▶ **Exercise directions**:
Check each line below for the word "none" and give the count alone.

▶ **Task input**:
+++

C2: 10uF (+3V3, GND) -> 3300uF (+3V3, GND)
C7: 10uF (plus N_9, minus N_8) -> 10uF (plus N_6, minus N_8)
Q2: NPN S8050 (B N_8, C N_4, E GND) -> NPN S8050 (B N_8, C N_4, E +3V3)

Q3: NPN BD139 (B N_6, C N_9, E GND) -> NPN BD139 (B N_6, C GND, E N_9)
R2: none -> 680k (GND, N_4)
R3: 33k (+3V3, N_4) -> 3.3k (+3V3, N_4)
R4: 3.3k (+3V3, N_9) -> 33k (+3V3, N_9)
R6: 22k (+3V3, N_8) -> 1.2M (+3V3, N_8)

+++

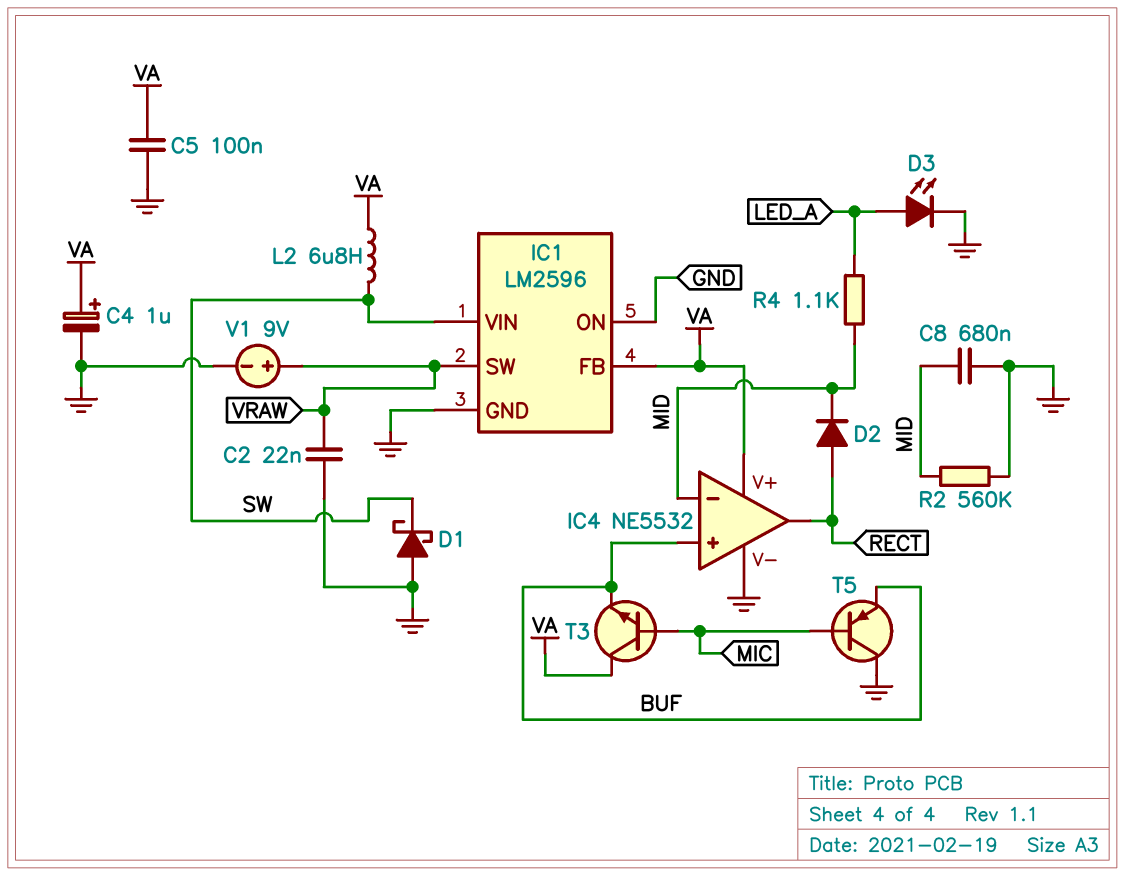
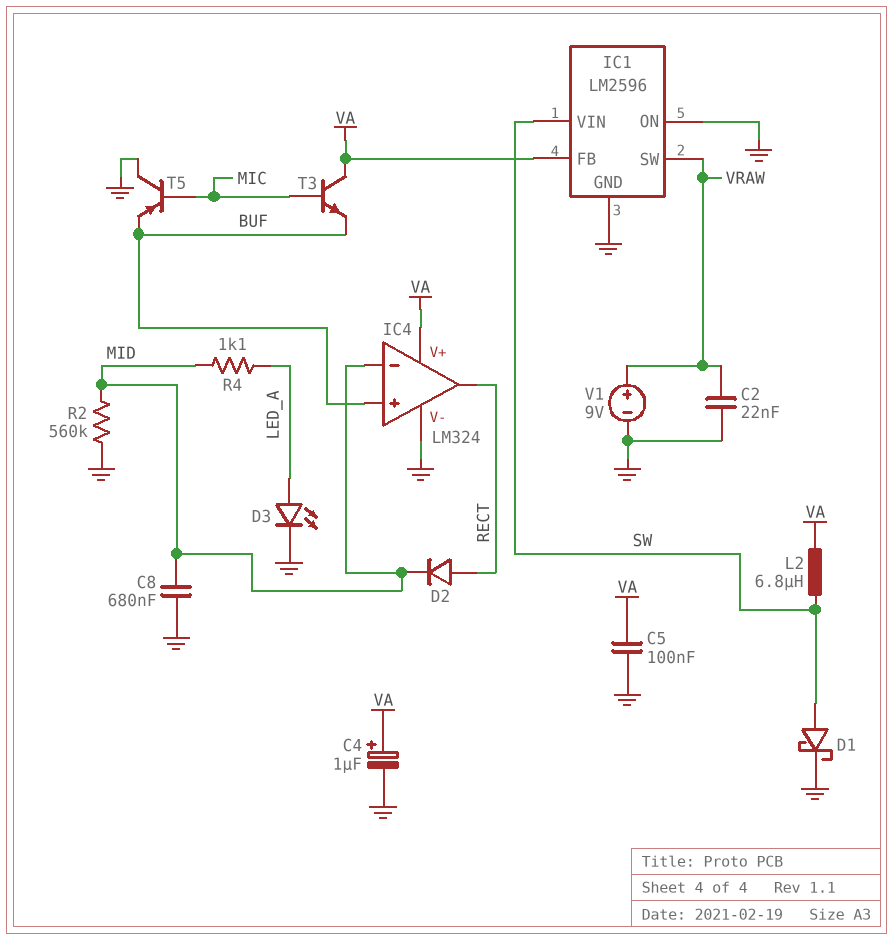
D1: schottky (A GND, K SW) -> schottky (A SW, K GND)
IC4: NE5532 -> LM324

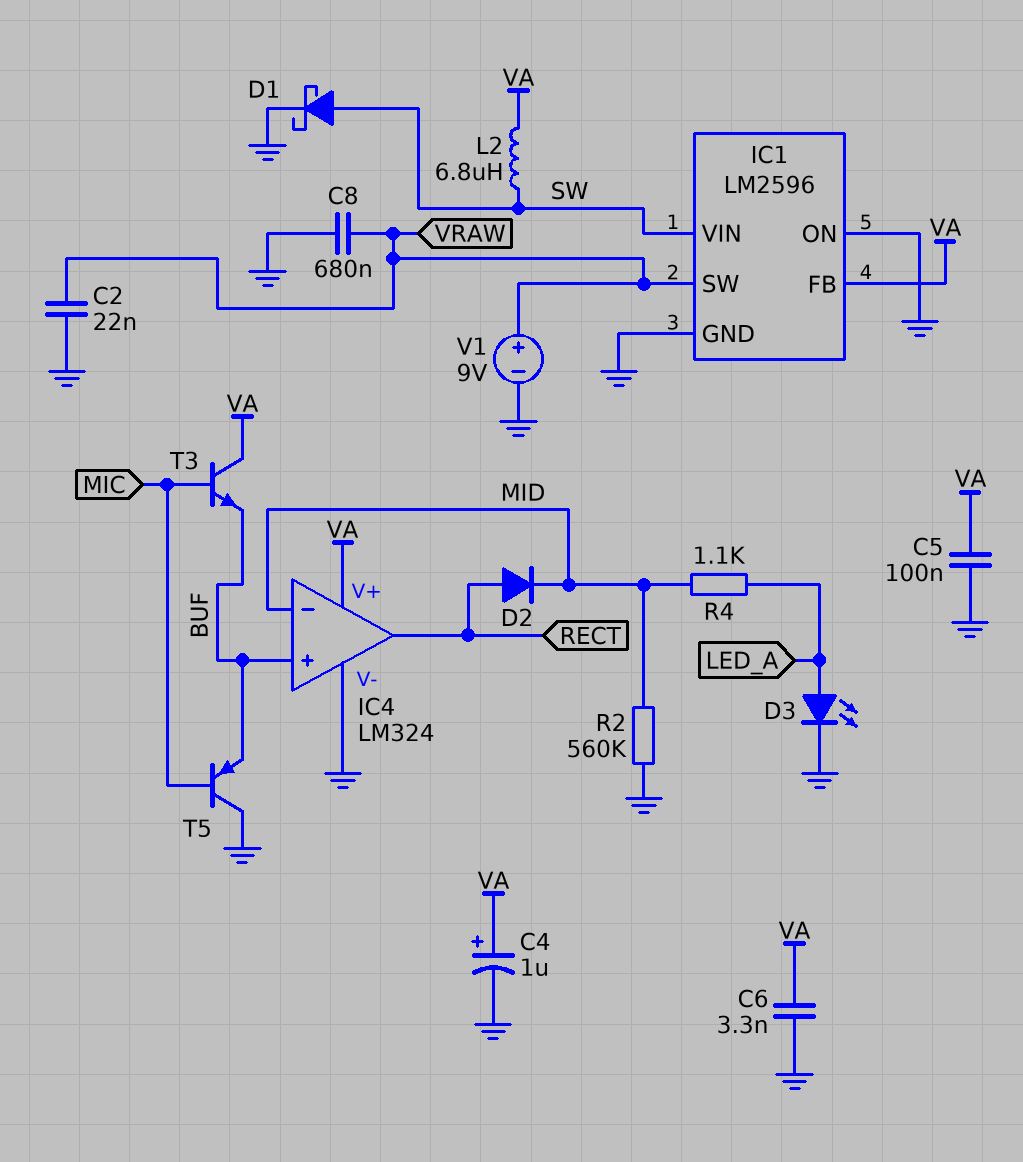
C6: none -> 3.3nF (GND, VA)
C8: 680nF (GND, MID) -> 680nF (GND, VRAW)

+++

▶ **Final answer**:
2